■ What this task involves ■
Every entry in the listing below has to be given again exactly.
○ ○ ○ ○ ○ ○ ○
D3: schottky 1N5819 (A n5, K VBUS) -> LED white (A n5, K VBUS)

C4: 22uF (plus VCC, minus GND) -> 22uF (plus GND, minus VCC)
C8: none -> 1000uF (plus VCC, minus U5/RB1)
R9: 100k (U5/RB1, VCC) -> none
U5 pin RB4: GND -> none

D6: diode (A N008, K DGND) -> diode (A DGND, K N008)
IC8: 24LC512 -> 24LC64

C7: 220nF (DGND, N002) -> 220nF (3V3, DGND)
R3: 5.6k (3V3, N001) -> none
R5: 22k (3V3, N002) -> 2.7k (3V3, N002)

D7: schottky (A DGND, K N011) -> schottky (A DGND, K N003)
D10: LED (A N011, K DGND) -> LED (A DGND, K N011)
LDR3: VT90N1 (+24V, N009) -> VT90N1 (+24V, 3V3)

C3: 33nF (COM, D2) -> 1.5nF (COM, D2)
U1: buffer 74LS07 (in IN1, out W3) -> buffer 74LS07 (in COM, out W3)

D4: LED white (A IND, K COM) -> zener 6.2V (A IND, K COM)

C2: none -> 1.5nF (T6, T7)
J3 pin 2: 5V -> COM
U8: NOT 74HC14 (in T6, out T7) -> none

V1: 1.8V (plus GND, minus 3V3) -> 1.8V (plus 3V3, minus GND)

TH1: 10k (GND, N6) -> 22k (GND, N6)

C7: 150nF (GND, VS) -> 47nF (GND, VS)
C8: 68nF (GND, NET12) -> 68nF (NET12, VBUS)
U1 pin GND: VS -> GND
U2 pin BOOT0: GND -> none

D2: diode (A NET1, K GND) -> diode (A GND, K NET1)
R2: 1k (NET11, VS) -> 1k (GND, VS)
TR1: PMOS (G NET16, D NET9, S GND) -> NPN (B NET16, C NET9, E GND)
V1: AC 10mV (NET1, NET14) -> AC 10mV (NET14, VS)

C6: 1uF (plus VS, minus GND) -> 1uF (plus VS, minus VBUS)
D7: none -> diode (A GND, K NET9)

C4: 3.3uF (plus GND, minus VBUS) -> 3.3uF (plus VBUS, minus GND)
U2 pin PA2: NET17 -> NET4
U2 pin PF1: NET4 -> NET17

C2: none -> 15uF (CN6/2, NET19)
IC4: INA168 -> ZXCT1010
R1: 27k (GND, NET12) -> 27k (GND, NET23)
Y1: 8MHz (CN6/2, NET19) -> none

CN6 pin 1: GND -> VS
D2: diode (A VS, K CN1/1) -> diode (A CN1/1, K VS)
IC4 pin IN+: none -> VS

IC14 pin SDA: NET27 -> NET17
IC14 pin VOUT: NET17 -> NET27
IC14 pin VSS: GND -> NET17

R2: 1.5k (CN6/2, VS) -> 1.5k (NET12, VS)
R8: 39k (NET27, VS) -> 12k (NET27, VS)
○ ○ ○ ○ ○ ○ ○
■ Exercise output ■
D3: schottky 1N5819 (A n5, K VBUS) -> LED white (A n5, K VBUS)

C4: 22uF (plus VCC, minus GND) -> 22uF (plus GND, minus VCC)
C8: none -> 1000uF (plus VCC, minus U5/RB1)
R9: 100k (U5/RB1, VCC) -> none
U5 pin RB4: GND -> none

D6: diode (A N008, K DGND) -> diode (A DGND, K N008)
IC8: 24LC512 -> 24LC64

C7: 220nF (DGND, N002) -> 220nF (3V3, DGND)
R3: 5.6k (3V3, N001) -> none
R5: 22k (3V3, N002) -> 2.7k (3V3, N002)

D7: schottky (A DGND, K N011) -> schottky (A DGND, K N003)
D10: LED (A N011, K DGND) -> LED (A DGND, K N011)
LDR3: VT90N1 (+24V, N009) -> VT90N1 (+24V, 3V3)

C3: 33nF (COM, D2) -> 1.5nF (COM, D2)
U1: buffer 74LS07 (in IN1, out W3) -> buffer 74LS07 (in COM, out W3)

D4: LED white (A IND, K COM) -> zener 6.2V (A IND, K COM)

C2: none -> 1.5nF (T6, T7)
J3 pin 2: 5V -> COM
U8: NOT 74HC14 (in T6, out T7) -> none

V1: 1.8V (plus GND, minus 3V3) -> 1.8V (plus 3V3, minus GND)

TH1: 10k (GND, N6) -> 22k (GND, N6)

C7: 150nF (GND, VS) -> 47nF (GND, VS)
C8: 68nF (GND, NET12) -> 68nF (NET12, VBUS)
U1 pin GND: VS -> GND
U2 pin BOOT0: GND -> none

D2: diode (A NET1, K GND) -> diode (A GND, K NET1)
R2: 1k (NET11, VS) -> 1k (GND, VS)
TR1: PMOS (G NET16, D NET9, S GND) -> NPN (B NET16, C NET9, E GND)
V1: AC 10mV (NET1, NET14) -> AC 10mV (NET14, VS)

C6: 1uF (plus VS, minus GND) -> 1uF (plus VS, minus VBUS)
D7: none -> diode (A GND, K NET9)

C4: 3.3uF (plus GND, minus VBUS) -> 3.3uF (plus VBUS, minus GND)
U2 pin PA2: NET17 -> NET4
U2 pin PF1: NET4 -> NET17

C2: none -> 15uF (CN6/2, NET19)
IC4: INA168 -> ZXCT1010
R1: 27k (GND, NET12) -> 27k (GND, NET23)
Y1: 8MHz (CN6/2, NET19) -> none

CN6 pin 1: GND -> VS
D2: diode (A VS, K CN1/1) -> diode (A CN1/1, K VS)
IC4 pin IN+: none -> VS

IC14 pin SDA: NET27 -> NET17
IC14 pin VOUT: NET17 -> NET27
IC14 pin VSS: GND -> NET17

R2: 1.5k (CN6/2, VS) -> 1.5k (NET12, VS)
R8: 39k (NET27, VS) -> 12k (NET27, VS)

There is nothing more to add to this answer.